>> START

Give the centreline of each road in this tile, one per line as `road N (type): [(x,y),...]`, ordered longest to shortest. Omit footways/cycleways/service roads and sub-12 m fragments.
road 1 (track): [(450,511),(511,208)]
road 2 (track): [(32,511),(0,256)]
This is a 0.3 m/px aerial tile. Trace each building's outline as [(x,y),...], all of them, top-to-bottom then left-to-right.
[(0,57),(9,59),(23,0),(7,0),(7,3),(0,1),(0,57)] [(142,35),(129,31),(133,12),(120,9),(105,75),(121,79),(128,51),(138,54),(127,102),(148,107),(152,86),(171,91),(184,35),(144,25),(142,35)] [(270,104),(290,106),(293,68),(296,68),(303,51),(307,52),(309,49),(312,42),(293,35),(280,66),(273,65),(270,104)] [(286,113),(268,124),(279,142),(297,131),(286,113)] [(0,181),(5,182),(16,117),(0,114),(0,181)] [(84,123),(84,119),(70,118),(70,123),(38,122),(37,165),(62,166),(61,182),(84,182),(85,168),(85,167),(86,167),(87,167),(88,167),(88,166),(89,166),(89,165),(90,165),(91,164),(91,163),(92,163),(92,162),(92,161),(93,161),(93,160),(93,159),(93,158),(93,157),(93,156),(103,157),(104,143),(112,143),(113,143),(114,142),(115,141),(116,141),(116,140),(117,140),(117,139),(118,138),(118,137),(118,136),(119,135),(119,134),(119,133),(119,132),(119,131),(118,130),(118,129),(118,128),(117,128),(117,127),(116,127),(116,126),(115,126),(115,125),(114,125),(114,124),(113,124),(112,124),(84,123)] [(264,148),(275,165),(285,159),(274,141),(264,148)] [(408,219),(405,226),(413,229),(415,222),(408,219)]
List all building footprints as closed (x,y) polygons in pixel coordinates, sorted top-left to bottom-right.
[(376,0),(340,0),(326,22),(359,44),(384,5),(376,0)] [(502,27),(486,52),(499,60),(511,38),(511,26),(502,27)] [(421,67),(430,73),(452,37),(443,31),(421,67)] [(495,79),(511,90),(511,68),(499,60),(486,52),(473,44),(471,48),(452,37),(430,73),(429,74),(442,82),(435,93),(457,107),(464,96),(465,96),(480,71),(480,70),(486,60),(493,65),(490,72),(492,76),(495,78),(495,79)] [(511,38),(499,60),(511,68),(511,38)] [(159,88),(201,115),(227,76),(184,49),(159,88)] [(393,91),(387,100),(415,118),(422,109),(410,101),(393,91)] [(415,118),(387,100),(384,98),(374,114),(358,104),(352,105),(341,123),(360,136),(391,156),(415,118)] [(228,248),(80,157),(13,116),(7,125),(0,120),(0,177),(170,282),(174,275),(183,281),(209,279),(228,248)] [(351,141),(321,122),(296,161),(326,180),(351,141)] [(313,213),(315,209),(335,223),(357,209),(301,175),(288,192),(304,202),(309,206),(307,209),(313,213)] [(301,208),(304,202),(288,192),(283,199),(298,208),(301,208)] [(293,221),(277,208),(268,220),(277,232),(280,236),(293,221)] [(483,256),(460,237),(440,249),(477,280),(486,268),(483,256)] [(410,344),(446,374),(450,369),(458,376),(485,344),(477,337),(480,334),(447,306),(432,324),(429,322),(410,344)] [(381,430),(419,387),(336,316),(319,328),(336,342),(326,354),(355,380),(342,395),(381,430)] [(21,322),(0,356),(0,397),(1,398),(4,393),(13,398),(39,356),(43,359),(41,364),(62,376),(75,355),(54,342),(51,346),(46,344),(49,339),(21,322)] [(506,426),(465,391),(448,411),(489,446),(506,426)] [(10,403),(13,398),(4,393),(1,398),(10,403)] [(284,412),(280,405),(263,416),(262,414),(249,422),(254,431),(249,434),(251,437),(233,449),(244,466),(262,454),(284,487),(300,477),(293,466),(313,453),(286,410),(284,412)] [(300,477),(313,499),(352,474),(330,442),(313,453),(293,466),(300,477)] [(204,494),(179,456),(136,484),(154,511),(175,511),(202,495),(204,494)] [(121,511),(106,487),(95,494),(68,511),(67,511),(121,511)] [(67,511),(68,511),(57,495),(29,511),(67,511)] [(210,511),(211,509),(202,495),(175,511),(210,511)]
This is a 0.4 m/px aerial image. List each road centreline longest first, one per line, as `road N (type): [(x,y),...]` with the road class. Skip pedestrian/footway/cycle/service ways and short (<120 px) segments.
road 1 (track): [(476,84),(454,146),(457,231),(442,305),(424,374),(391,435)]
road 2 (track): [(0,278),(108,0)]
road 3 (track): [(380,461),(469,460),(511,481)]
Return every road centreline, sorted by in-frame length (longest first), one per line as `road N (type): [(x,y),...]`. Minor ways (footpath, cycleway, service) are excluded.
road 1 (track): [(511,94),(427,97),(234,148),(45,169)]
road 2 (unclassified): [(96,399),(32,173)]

>> END

## Problem to solve
Copy everything from the start of the records down to the line containing "road 2 (track): [(32,511),(0,256)]", including that line.

## Finished exercise
Give the centreline of each road in this tile, one per line as `road N (type): [(x,y),...]`, ordered longest to shortest. Omit footways/cycleways/service roads and sub-12 m fragments.
road 1 (track): [(450,511),(511,208)]
road 2 (track): [(32,511),(0,256)]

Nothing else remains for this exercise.